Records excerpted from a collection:
_ _ _ _ _
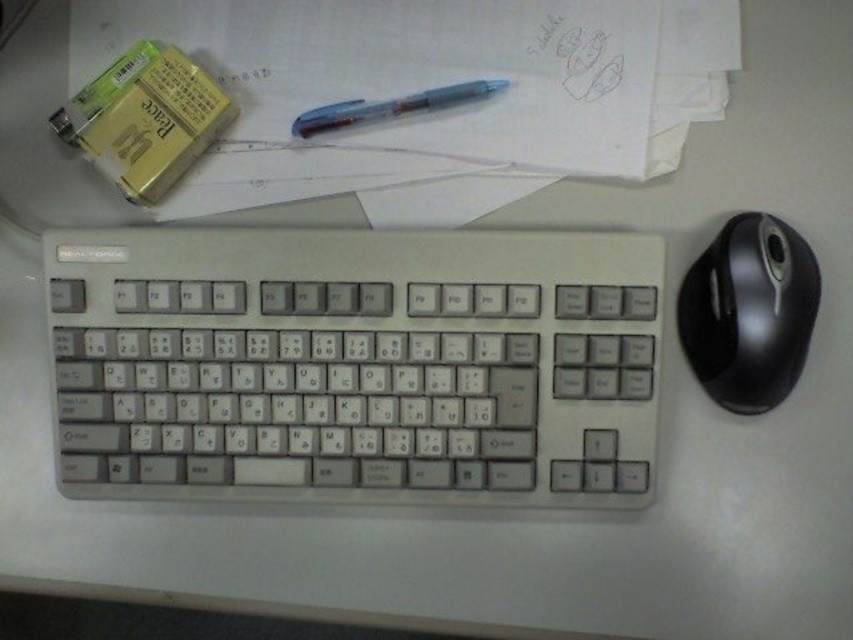
Is black rubberized mouse at right to the right of gold metallic battery at upper left from the viewer's perspective?

Correct, you'll find black rubberized mouse at right to the right of gold metallic battery at upper left.

Who is positioned more to the right, black rubberized mouse at right or gold metallic battery at upper left?

Positioned to the right is black rubberized mouse at right.

The width and height of the screenshot is (853, 640). What do you see at coordinates (749, 312) in the screenshot?
I see `black rubberized mouse at right` at bounding box center [749, 312].

The image size is (853, 640). Find the location of `black rubberized mouse at right`. black rubberized mouse at right is located at coordinates (749, 312).

Who is positioned more to the right, white paper at upper center or black rubberized mouse at right?

Positioned to the right is black rubberized mouse at right.

Is point (618, 99) positioned after point (769, 384)?

Yes.

The width and height of the screenshot is (853, 640). What are the coordinates of `white paper at upper center` in the screenshot? It's located at coord(431,86).

Is white plastic keyboard at center closer to the viewer compared to translucent plastic pen at center?

Yes, it is in front of translucent plastic pen at center.

Is point (55, 410) positioned behind point (471, 83)?

No, (55, 410) is closer to viewer.

The image size is (853, 640). What are the coordinates of `white plastic keyboard at center` in the screenshot? It's located at (357, 364).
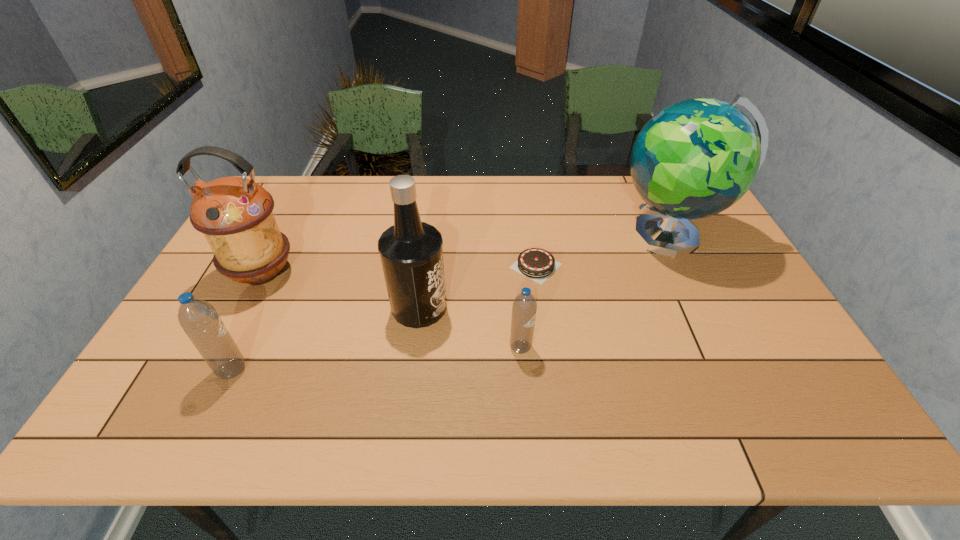
I want to click on object positioned at the right edge, so click(695, 158).

I want to click on object that is positioned at the near left corner, so pos(198,318).

Where is `object at the far right corner`? object at the far right corner is located at coordinates (695, 158).

Locate an element on the screen. This screenshot has height=540, width=960. vacant space at the far edge of the desktop is located at coordinates (608, 201).

In the image, there is a desktop. Where is `vacant space at the near edge`? vacant space at the near edge is located at coordinates (646, 375).

At what (x,y) coordinates should I click in order to perform the action: click on free space at the left edge of the desktop. Please return your answer as a coordinate pair (x, y). Looking at the image, I should click on (203, 290).

Locate an element on the screen. Image resolution: width=960 pixels, height=540 pixels. free location at the far left corner of the desktop is located at coordinates (292, 179).

Locate an element on the screen. The image size is (960, 540). free space between the globe and the oil lamp is located at coordinates (466, 255).

Locate an element on the screen. The image size is (960, 540). unoccupied area between the shortest object and the left water bottle is located at coordinates (384, 318).

Image resolution: width=960 pixels, height=540 pixels. I want to click on unoccupied position between the left water bottle and the oil lamp, so pyautogui.click(x=247, y=321).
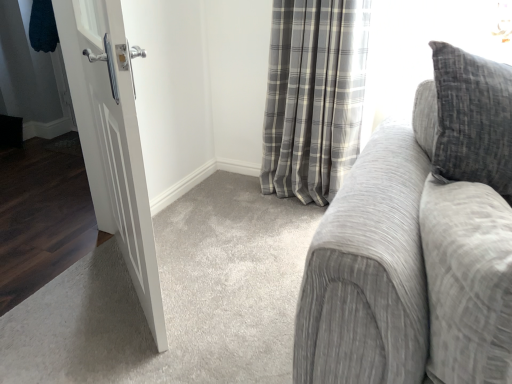
Question: Is white matte door at left wider than textured gray couch at right?

Choices:
 (A) yes
 (B) no

Answer: (B)

Question: Is white matte door at left to the left of textured gray couch at right from the viewer's perspective?

Choices:
 (A) yes
 (B) no

Answer: (A)

Question: Is white matte door at left thinner than textured gray couch at right?

Choices:
 (A) no
 (B) yes

Answer: (B)

Question: From the image's perspective, is white matte door at left above textured gray couch at right?

Choices:
 (A) no
 (B) yes

Answer: (A)

Question: From the image's perspective, is white matte door at left beneath textured gray couch at right?

Choices:
 (A) no
 (B) yes

Answer: (B)

Question: Does white matte door at left appear on the right side of textured gray couch at right?

Choices:
 (A) no
 (B) yes

Answer: (A)

Question: Are white matte door at left and gray plaid curtain at center making contact?

Choices:
 (A) no
 (B) yes

Answer: (A)

Question: Is gray plaid curtain at center at the back of white matte door at left?

Choices:
 (A) no
 (B) yes

Answer: (B)

Question: Is white matte door at left taller than gray plaid curtain at center?

Choices:
 (A) yes
 (B) no

Answer: (A)

Question: Does white matte door at left have a smaller size compared to gray plaid curtain at center?

Choices:
 (A) yes
 (B) no

Answer: (A)

Question: Can you confirm if white matte door at left is thinner than gray plaid curtain at center?

Choices:
 (A) yes
 (B) no

Answer: (A)

Question: Is white matte door at left to the right of gray plaid curtain at center from the viewer's perspective?

Choices:
 (A) no
 (B) yes

Answer: (A)

Question: Is gray plaid curtain at center to the right of textured gray couch at right from the viewer's perspective?

Choices:
 (A) no
 (B) yes

Answer: (A)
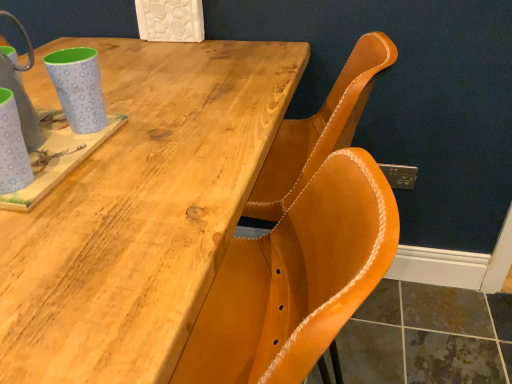
Question: From a real-world perspective, is light blue polka dot mug at upper left, placed as the first mug when sorted from back to front, physically located above or below natural wood table at upper left?

Choices:
 (A) below
 (B) above

Answer: (B)

Question: Considering the positions of light blue polka dot mug at upper left, placed as the first mug when sorted from back to front, and natural wood table at upper left in the image, is light blue polka dot mug at upper left, placed as the first mug when sorted from back to front, bigger or smaller than natural wood table at upper left?

Choices:
 (A) small
 (B) big

Answer: (A)

Question: Which of these objects is positioned closest to the matte blue cup at left, which is the 2th mug from back to front?

Choices:
 (A) natural wood table at upper left
 (B) light blue polka dot mug at upper left, which ranks as the 2th mug in front-to-back order

Answer: (B)

Question: Based on their relative distances, which object is farther from the light blue polka dot mug at upper left, which ranks as the 2th mug in front-to-back order?

Choices:
 (A) natural wood table at upper left
 (B) matte blue cup at left, which is the 2th mug from back to front

Answer: (A)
_ _ _ _ _
Can you render every line of the records above as a numbered list, dropping the blank lines and leaving the pictures out?

- EXPECTED ANSWER -
1. Is black rubberized mouse at right to the right of gold metallic battery at upper left from the viewer's perspective?
2. Correct, you'll find black rubberized mouse at right to the right of gold metallic battery at upper left.
3. Who is positioned more to the right, black rubberized mouse at right or gold metallic battery at upper left?
4. Positioned to the right is black rubberized mouse at right.
5. The width and height of the screenshot is (853, 640). What do you see at coordinates (749, 312) in the screenshot?
6. I see `black rubberized mouse at right` at bounding box center [749, 312].
7. The image size is (853, 640). Find the location of `black rubberized mouse at right`. black rubberized mouse at right is located at coordinates (749, 312).
8. Who is positioned more to the right, white paper at upper center or black rubberized mouse at right?
9. Positioned to the right is black rubberized mouse at right.
10. Is point (618, 99) positioned after point (769, 384)?
11. Yes.
12. The width and height of the screenshot is (853, 640). What are the coordinates of `white paper at upper center` in the screenshot? It's located at coord(431,86).
13. Is white plastic keyboard at center closer to the viewer compared to translucent plastic pen at center?
14. Yes, it is in front of translucent plastic pen at center.
15. Is point (55, 410) positioned behind point (471, 83)?
16. No, (55, 410) is closer to viewer.
17. The image size is (853, 640). What are the coordinates of `white plastic keyboard at center` in the screenshot? It's located at (357, 364).
18. I want to click on object positioned at the right edge, so click(695, 158).
19. I want to click on object that is positioned at the near left corner, so pos(198,318).
20. Where is `object at the far right corner`? object at the far right corner is located at coordinates (695, 158).
21. Locate an element on the screen. This screenshot has height=540, width=960. vacant space at the far edge of the desktop is located at coordinates (608, 201).
22. In the image, there is a desktop. Where is `vacant space at the near edge`? vacant space at the near edge is located at coordinates (646, 375).
23. At what (x,y) coordinates should I click in order to perform the action: click on free space at the left edge of the desktop. Please return your answer as a coordinate pair (x, y). Looking at the image, I should click on (203, 290).
24. Locate an element on the screen. Image resolution: width=960 pixels, height=540 pixels. free location at the far left corner of the desktop is located at coordinates (292, 179).
25. Locate an element on the screen. The image size is (960, 540). free space between the globe and the oil lamp is located at coordinates (466, 255).
26. Locate an element on the screen. The image size is (960, 540). unoccupied area between the shortest object and the left water bottle is located at coordinates (384, 318).
27. Image resolution: width=960 pixels, height=540 pixels. I want to click on unoccupied position between the left water bottle and the oil lamp, so pyautogui.click(x=247, y=321).
28. Question: Is white matte door at left wider than textured gray couch at right?
29. Choices:
30.  (A) yes
31.  (B) no
32. Answer: (B)
33. Question: Is white matte door at left to the left of textured gray couch at right from the viewer's perspective?
34. Choices:
35.  (A) yes
36.  (B) no
37. Answer: (A)
38. Question: Is white matte door at left thinner than textured gray couch at right?
39. Choices:
40.  (A) no
41.  (B) yes
42. Answer: (B)
43. Question: From the image's perspective, is white matte door at left above textured gray couch at right?
44. Choices:
45.  (A) no
46.  (B) yes
47. Answer: (A)
48. Question: From the image's perspective, is white matte door at left beneath textured gray couch at right?
49. Choices:
50.  (A) no
51.  (B) yes
52. Answer: (B)
53. Question: Does white matte door at left appear on the right side of textured gray couch at right?
54. Choices:
55.  (A) no
56.  (B) yes
57. Answer: (A)
58. Question: Are white matte door at left and gray plaid curtain at center making contact?
59. Choices:
60.  (A) no
61.  (B) yes
62. Answer: (A)
63. Question: Is gray plaid curtain at center at the back of white matte door at left?
64. Choices:
65.  (A) no
66.  (B) yes
67. Answer: (B)
68. Question: Is white matte door at left taller than gray plaid curtain at center?
69. Choices:
70.  (A) yes
71.  (B) no
72. Answer: (A)
73. Question: Does white matte door at left have a smaller size compared to gray plaid curtain at center?
74. Choices:
75.  (A) yes
76.  (B) no
77. Answer: (A)
78. Question: Can you confirm if white matte door at left is thinner than gray plaid curtain at center?
79. Choices:
80.  (A) yes
81.  (B) no
82. Answer: (A)
83. Question: Is white matte door at left to the right of gray plaid curtain at center from the viewer's perspective?
84. Choices:
85.  (A) no
86.  (B) yes
87. Answer: (A)
88. Question: Is gray plaid curtain at center to the right of textured gray couch at right from the viewer's perspective?
89. Choices:
90.  (A) no
91.  (B) yes
92. Answer: (A)
93. Question: From a real-world perspective, is light blue polka dot mug at upper left, placed as the first mug when sorted from back to front, physically located above or below natural wood table at upper left?
94. Choices:
95.  (A) below
96.  (B) above
97. Answer: (B)
98. Question: Considering the positions of light blue polka dot mug at upper left, placed as the first mug when sorted from back to front, and natural wood table at upper left in the image, is light blue polka dot mug at upper left, placed as the first mug when sorted from back to front, bigger or smaller than natural wood table at upper left?
99. Choices:
100.  (A) small
101.  (B) big
102. Answer: (A)
103. Question: Which of these objects is positioned closest to the matte blue cup at left, which is the 2th mug from back to front?
104. Choices:
105.  (A) natural wood table at upper left
106.  (B) light blue polka dot mug at upper left, which ranks as the 2th mug in front-to-back order
107. Answer: (B)
108. Question: Based on their relative distances, which object is farther from the light blue polka dot mug at upper left, which ranks as the 2th mug in front-to-back order?
109. Choices:
110.  (A) natural wood table at upper left
111.  (B) matte blue cup at left, which is the 2th mug from back to front
112. Answer: (A)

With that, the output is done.